[Exercise description]:
Reproduce exactly, from the data that follows, the line with "(306, 343) = (606, 238): red", the line with "(391, 355) = (610, 315): green", and every line that lies between them.

=-=-=

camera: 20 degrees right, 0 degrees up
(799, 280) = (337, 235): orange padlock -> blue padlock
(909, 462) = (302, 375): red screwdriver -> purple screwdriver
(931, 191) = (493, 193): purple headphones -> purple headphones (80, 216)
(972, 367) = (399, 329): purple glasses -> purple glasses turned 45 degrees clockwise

=-=-=

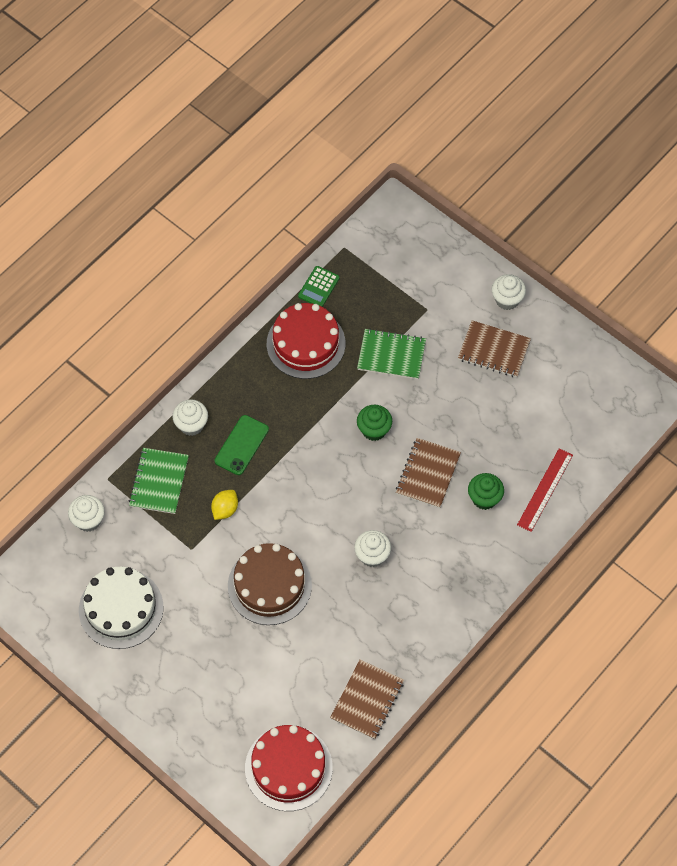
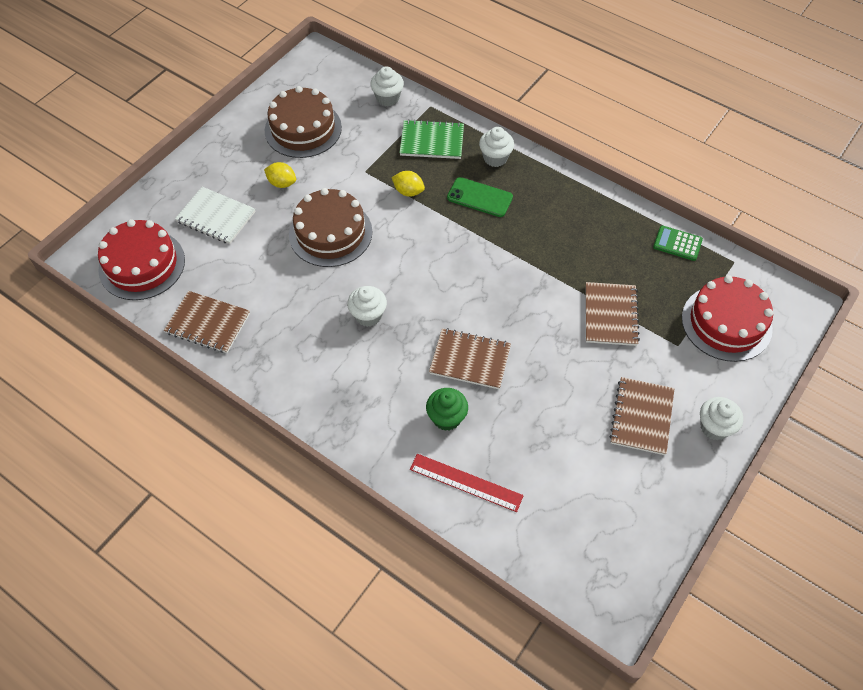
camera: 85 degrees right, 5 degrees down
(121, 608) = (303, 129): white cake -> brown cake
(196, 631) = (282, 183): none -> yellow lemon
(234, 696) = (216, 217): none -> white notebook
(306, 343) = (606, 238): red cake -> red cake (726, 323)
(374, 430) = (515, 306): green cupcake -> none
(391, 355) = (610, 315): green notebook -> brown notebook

=-=-=

[Task output]:
(306, 343) = (606, 238): red cake -> red cake (726, 323)
(374, 430) = (515, 306): green cupcake -> none
(391, 355) = (610, 315): green notebook -> brown notebook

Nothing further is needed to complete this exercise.